*** Given data ***

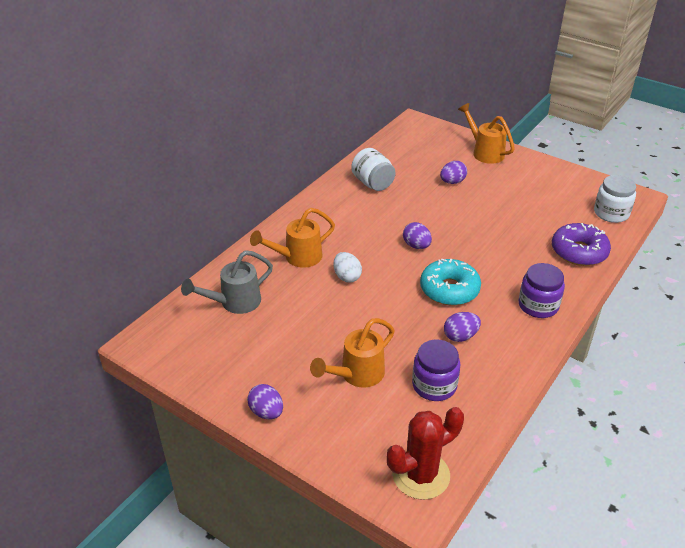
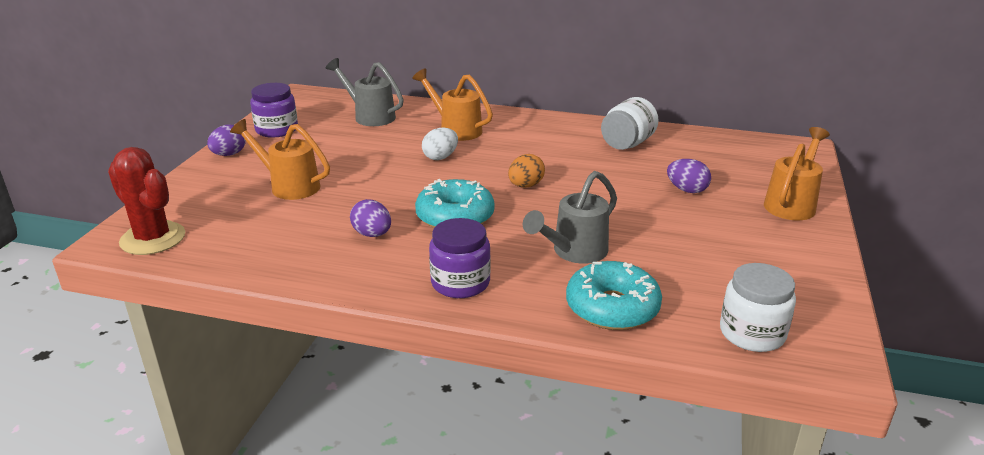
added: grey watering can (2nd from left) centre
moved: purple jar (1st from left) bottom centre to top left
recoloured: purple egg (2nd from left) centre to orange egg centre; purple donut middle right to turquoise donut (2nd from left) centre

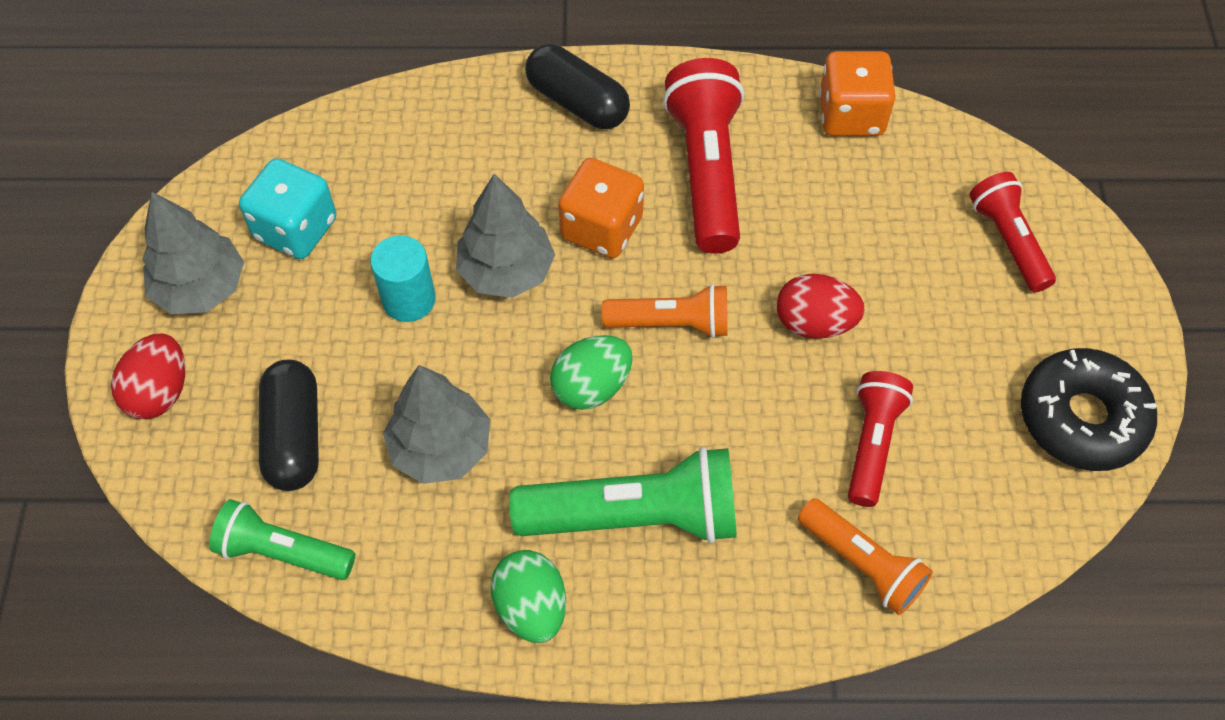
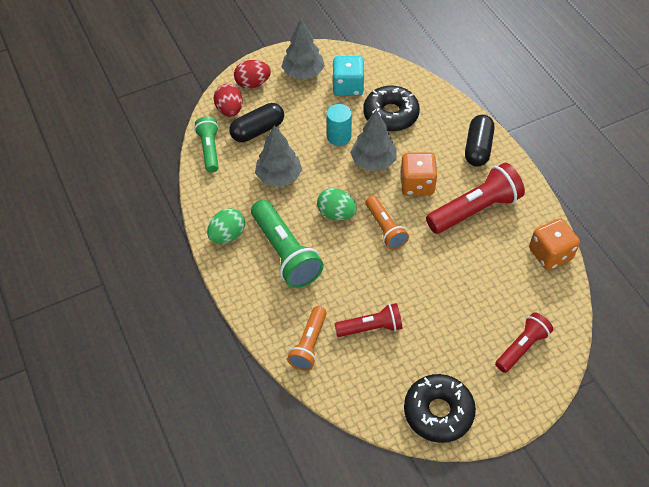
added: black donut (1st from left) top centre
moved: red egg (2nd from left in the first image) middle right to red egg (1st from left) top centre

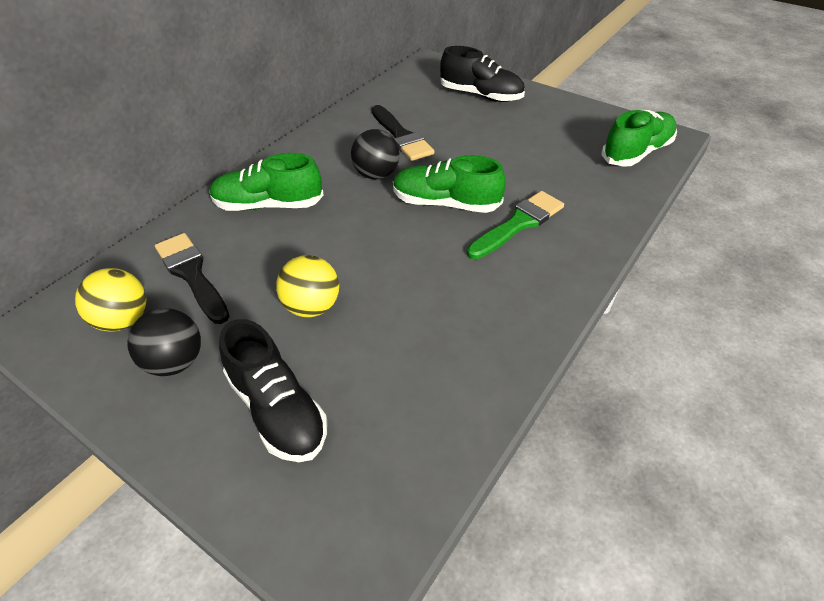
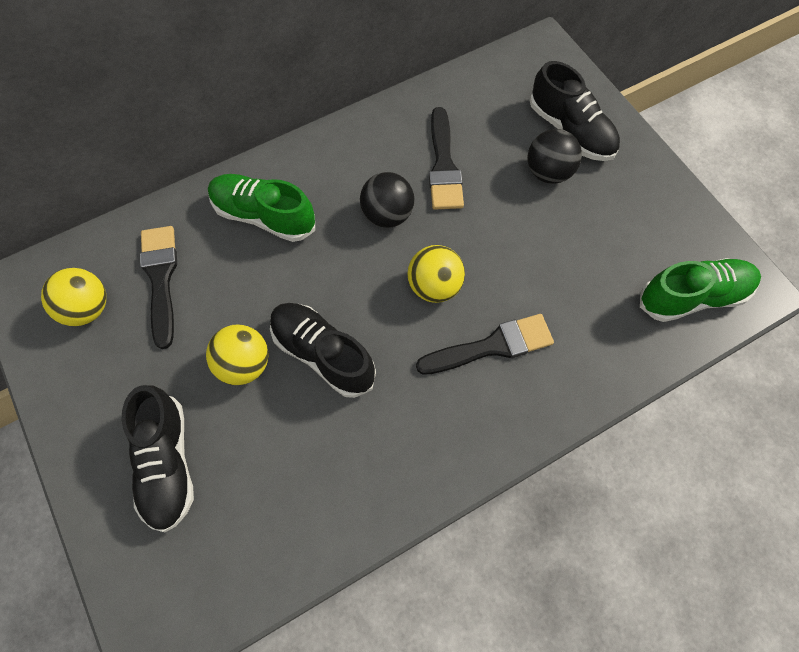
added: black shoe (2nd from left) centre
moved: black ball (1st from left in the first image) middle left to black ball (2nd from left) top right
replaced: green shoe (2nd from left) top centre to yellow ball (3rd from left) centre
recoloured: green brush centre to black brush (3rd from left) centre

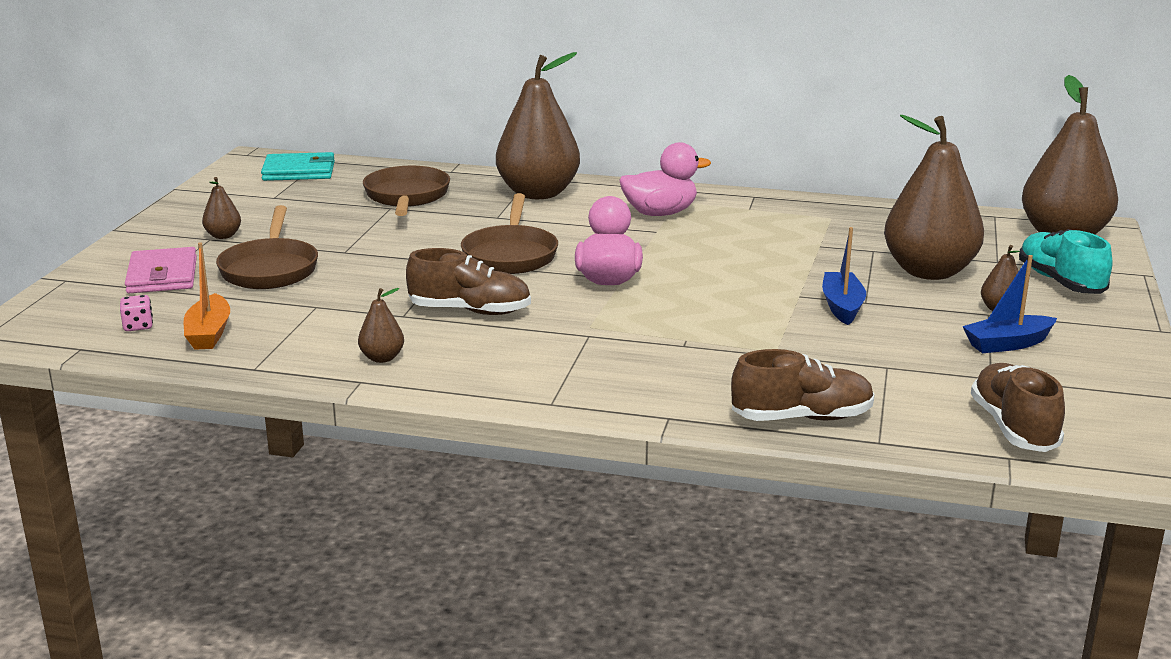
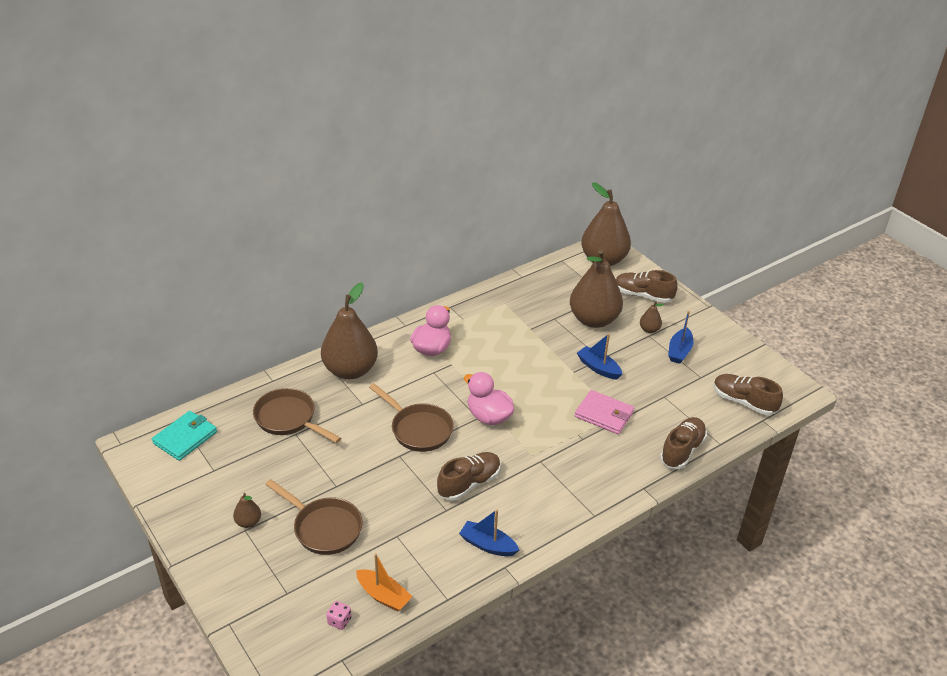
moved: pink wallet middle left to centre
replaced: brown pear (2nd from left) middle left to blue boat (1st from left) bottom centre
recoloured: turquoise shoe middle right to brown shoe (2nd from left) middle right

*** End of Given data ***

Task requirements »
An exact copy of the entries above is needed, with the pictures removed.

Answer space »
added: grey watering can (2nd from left) centre
moved: purple jar (1st from left) bottom centre to top left
recoloured: purple egg (2nd from left) centre to orange egg centre; purple donut middle right to turquoise donut (2nd from left) centre

added: black donut (1st from left) top centre
moved: red egg (2nd from left in the first image) middle right to red egg (1st from left) top centre

added: black shoe (2nd from left) centre
moved: black ball (1st from left in the first image) middle left to black ball (2nd from left) top right
replaced: green shoe (2nd from left) top centre to yellow ball (3rd from left) centre
recoloured: green brush centre to black brush (3rd from left) centre

moved: pink wallet middle left to centre
replaced: brown pear (2nd from left) middle left to blue boat (1st from left) bottom centre
recoloured: turquoise shoe middle right to brown shoe (2nd from left) middle right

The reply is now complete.